Before and after images
=======

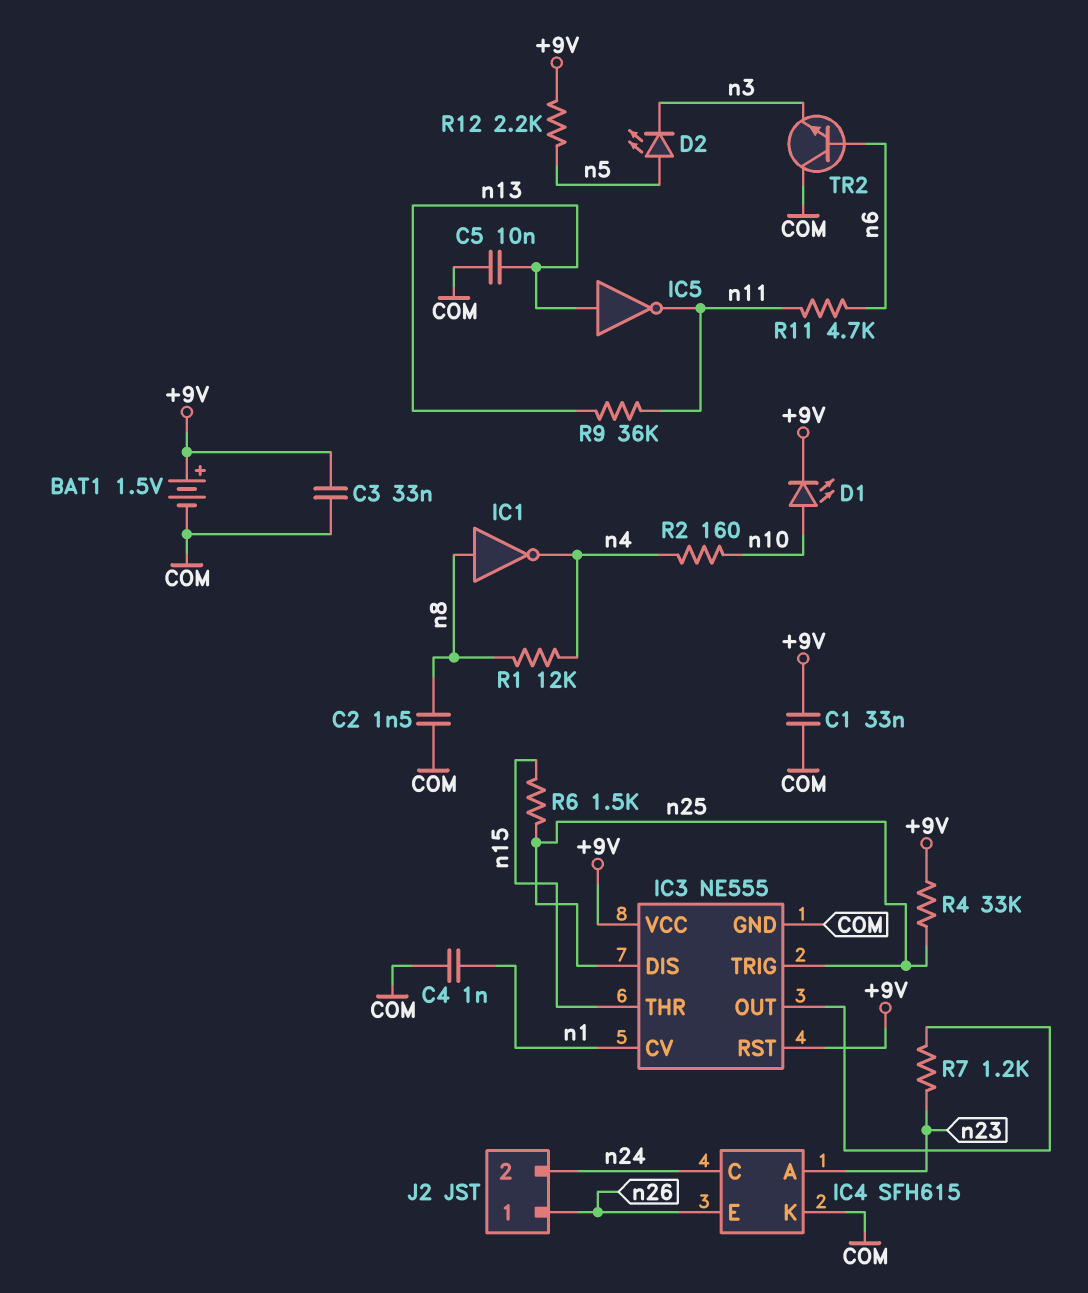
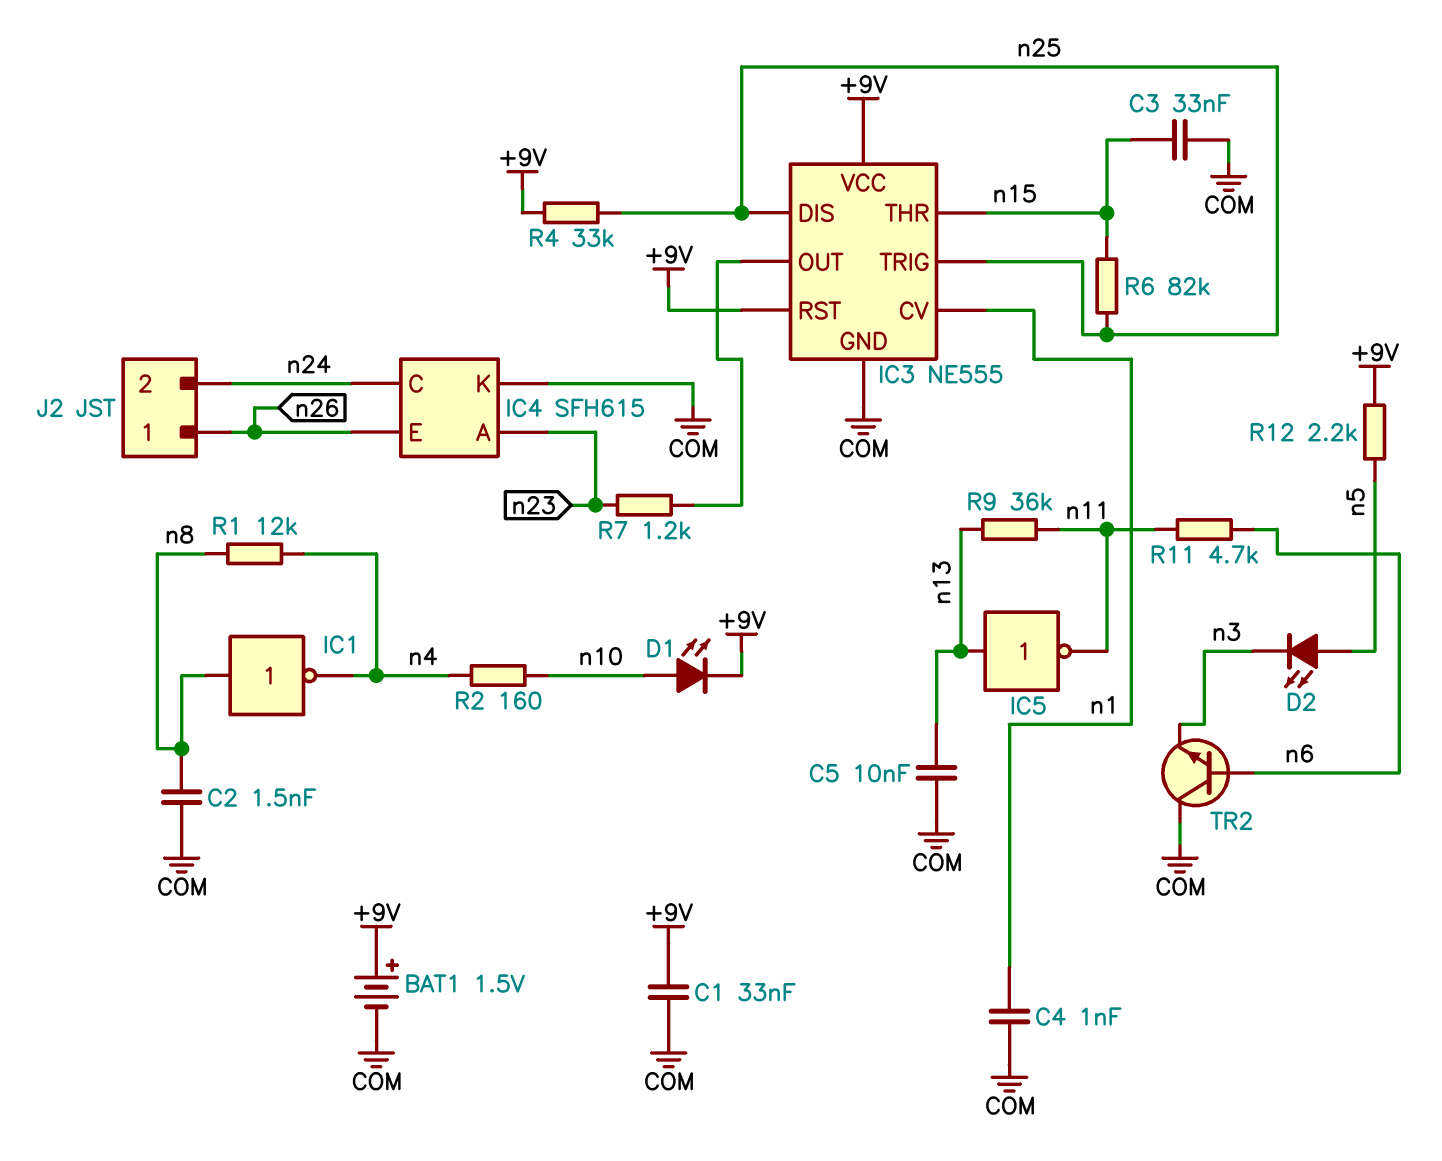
C3: 33nF (+9V, COM) -> 33nF (COM, n15)
R6: 1.5k (n15, n25) -> 82k (n15, n25)

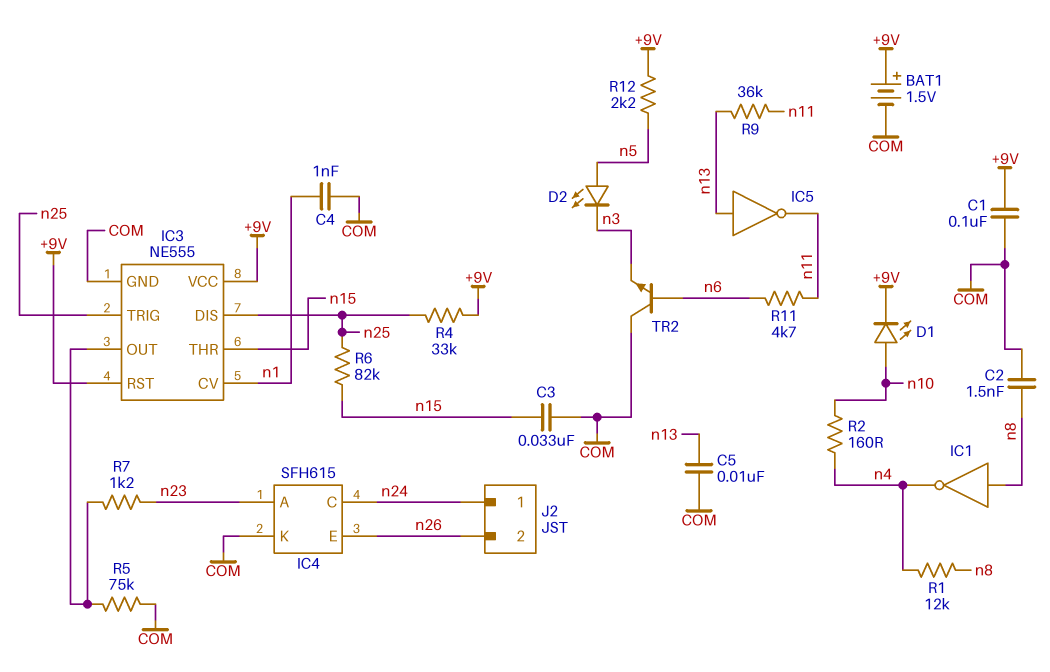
C1: 33nF (+9V, COM) -> 100nF (+9V, COM)
J2 pin 1: n26 -> n24
J2 pin 2: n24 -> n26
R5: none -> 75k (COM, IC3/OUT)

=======

Return every entry above exactly. Pictures stay out.

C3: 33nF (+9V, COM) -> 33nF (COM, n15)
R6: 1.5k (n15, n25) -> 82k (n15, n25)

C1: 33nF (+9V, COM) -> 100nF (+9V, COM)
J2 pin 1: n26 -> n24
J2 pin 2: n24 -> n26
R5: none -> 75k (COM, IC3/OUT)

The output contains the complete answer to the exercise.